#### Tarefa proposta
Filtre os itens abaixo, copiando cada linha em que apareça a palavra "kern".

#### Materiais fornecidos
···

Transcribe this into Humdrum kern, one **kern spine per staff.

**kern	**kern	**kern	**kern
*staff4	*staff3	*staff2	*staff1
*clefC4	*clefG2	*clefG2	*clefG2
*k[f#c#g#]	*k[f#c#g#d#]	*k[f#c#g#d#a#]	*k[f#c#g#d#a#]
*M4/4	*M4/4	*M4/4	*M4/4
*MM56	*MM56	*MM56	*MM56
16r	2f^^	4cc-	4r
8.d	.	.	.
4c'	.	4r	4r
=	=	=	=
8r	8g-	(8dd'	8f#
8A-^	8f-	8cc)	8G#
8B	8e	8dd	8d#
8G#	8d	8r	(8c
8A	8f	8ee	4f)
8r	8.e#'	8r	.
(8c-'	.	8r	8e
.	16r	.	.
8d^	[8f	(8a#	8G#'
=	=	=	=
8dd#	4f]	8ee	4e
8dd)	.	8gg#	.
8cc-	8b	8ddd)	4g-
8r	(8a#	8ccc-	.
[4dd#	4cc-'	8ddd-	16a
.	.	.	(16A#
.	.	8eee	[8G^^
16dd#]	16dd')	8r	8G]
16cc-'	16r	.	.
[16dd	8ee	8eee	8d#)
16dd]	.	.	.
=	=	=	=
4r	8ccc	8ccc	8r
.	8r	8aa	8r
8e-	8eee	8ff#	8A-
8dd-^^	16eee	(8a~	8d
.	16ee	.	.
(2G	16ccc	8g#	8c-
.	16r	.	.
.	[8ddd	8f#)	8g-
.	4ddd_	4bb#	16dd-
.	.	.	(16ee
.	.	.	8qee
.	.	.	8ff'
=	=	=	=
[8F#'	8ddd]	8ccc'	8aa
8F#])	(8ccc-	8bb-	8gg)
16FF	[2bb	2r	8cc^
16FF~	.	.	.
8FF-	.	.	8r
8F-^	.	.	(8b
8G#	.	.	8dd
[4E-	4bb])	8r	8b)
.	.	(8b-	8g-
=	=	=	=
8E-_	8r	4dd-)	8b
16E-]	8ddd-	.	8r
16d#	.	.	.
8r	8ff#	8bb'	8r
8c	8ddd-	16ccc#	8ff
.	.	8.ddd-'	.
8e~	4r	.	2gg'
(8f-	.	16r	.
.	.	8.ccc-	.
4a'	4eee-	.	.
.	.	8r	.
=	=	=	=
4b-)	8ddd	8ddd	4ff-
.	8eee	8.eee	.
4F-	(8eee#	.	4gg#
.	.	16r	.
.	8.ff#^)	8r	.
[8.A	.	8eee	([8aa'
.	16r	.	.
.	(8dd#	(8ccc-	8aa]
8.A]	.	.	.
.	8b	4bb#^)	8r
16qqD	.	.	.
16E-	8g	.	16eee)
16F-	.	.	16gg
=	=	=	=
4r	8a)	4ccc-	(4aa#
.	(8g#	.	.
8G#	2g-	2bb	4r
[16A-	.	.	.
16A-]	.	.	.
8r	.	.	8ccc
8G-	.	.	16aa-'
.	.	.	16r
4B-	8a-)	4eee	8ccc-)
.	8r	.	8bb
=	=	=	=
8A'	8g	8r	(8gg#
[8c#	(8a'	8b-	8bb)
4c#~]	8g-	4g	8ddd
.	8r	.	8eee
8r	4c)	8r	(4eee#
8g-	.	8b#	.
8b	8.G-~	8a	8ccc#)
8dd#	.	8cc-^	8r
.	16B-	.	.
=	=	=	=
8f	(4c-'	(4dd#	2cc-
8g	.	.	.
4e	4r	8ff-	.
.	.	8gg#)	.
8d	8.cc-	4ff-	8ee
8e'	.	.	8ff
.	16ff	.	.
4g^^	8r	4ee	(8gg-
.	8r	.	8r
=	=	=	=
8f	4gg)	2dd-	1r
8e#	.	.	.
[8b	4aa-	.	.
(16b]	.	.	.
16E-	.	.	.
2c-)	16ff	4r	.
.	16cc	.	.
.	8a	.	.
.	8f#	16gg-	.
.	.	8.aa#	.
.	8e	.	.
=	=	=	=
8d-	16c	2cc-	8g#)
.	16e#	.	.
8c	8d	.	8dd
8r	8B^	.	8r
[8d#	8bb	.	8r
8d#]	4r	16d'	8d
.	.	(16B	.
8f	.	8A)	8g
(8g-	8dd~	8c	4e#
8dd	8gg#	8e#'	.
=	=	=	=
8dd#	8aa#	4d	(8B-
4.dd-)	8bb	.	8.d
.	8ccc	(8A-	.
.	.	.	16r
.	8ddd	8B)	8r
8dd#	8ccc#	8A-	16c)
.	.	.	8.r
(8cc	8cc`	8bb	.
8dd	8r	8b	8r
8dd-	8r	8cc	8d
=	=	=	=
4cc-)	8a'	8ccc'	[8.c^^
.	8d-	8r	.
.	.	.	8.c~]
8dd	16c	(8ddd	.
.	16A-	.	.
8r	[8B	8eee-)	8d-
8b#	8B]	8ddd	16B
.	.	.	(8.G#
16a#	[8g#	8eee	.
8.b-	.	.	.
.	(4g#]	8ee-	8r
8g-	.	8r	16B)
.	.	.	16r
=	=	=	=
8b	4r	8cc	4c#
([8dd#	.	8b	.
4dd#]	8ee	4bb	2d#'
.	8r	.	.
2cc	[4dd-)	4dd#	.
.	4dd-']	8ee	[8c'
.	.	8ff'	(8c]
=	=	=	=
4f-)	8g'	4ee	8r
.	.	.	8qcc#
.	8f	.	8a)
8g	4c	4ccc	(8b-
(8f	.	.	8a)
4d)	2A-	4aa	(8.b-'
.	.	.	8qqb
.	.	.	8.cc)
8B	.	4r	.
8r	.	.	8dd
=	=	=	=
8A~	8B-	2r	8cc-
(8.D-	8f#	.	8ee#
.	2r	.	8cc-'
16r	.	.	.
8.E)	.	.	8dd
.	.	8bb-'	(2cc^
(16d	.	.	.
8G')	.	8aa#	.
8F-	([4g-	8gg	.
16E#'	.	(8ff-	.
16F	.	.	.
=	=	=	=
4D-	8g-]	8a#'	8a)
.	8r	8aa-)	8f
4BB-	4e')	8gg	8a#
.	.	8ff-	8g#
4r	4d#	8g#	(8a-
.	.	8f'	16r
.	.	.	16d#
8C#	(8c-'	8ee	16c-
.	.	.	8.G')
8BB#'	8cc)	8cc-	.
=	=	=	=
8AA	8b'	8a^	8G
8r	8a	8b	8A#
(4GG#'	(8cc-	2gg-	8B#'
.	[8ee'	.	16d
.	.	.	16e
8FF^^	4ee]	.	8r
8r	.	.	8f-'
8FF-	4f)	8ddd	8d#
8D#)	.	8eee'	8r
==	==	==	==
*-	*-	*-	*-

···

#### Resposta do exercício
Transcribe this into Humdrum kern, one **kern spine per staff.
**kern	**kern	**kern	**kern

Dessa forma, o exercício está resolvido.